__How to complete this task__: For each record that follows, restate the text exactly and drop the pictures.

-- Opening Marker --

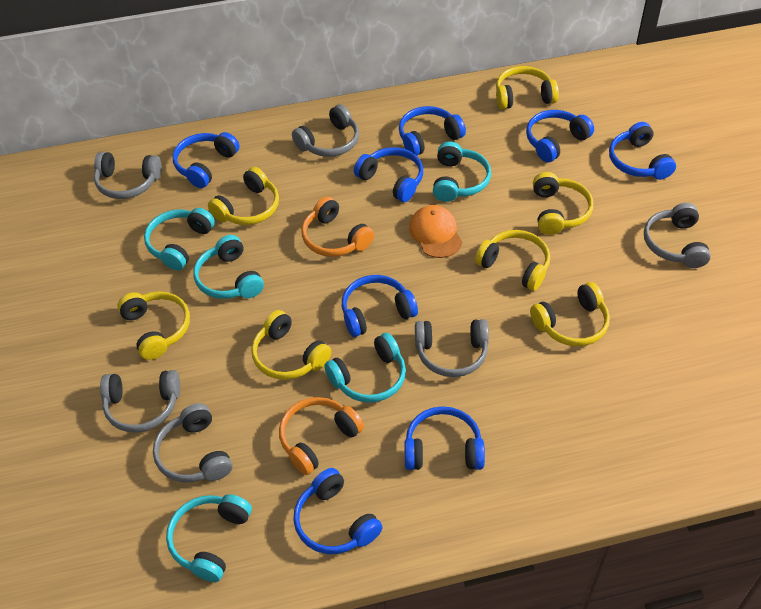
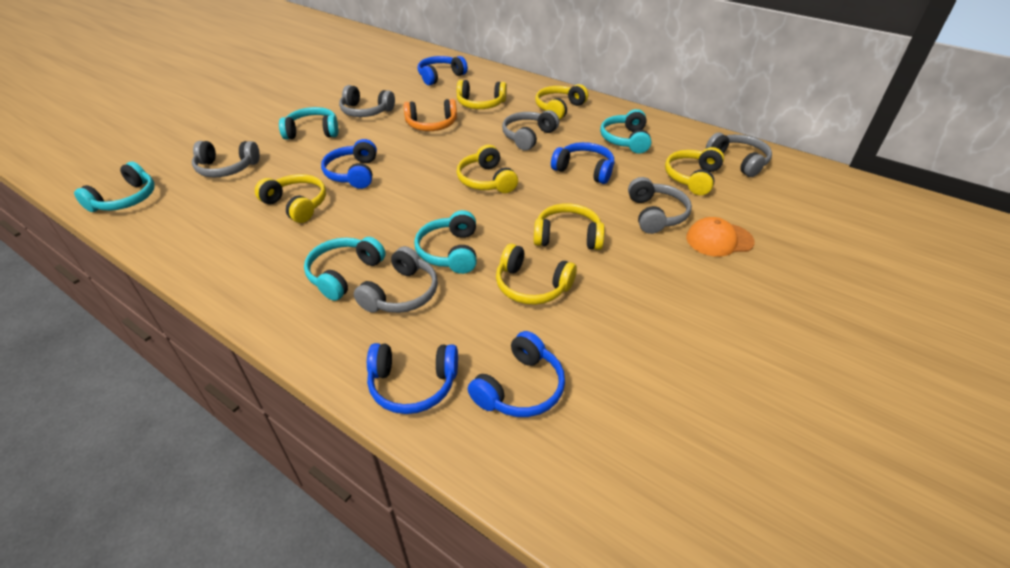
blue headphones: 8 -> 5
orange headphones: 2 -> 1

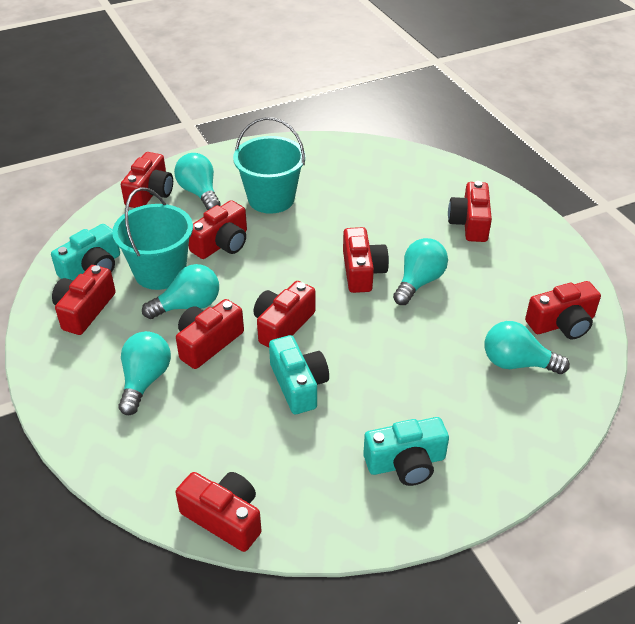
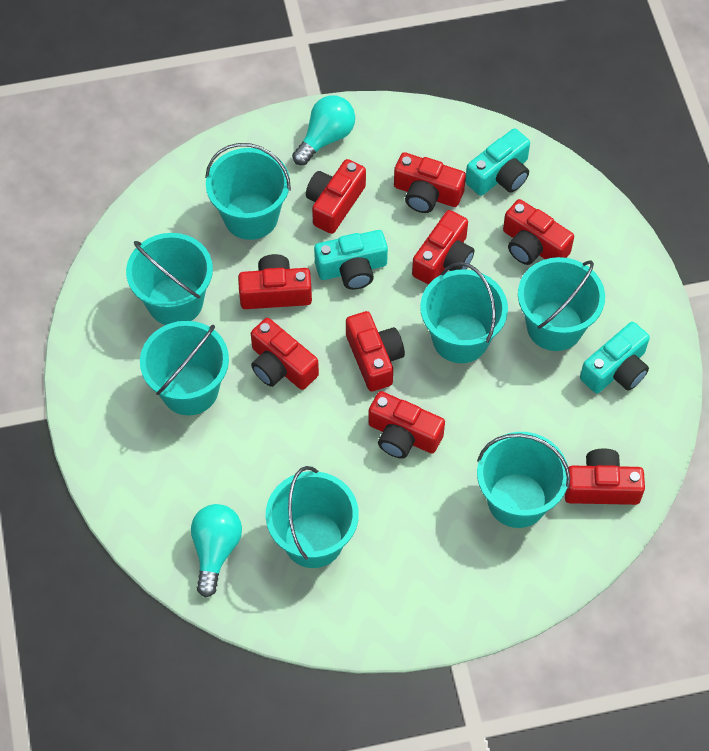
turquoise bucket: 2 -> 7
turquoise light bulb: 5 -> 2

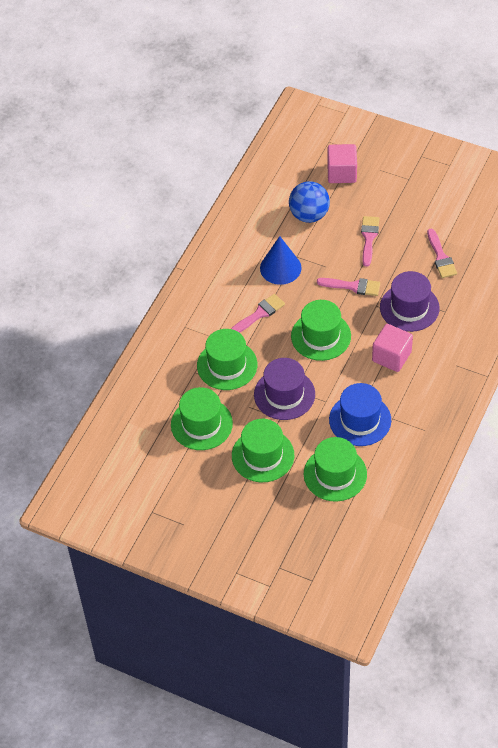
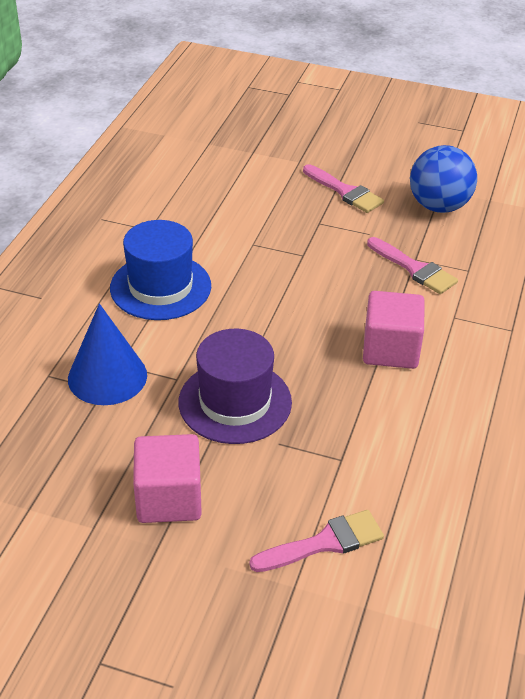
green hat: 5 -> 0
pink brush: 4 -> 3
purple hat: 2 -> 1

-- Closing Marker --

__Response area__:
blue headphones: 8 -> 5
orange headphones: 2 -> 1

turquoise bucket: 2 -> 7
turquoise light bulb: 5 -> 2

green hat: 5 -> 0
pink brush: 4 -> 3
purple hat: 2 -> 1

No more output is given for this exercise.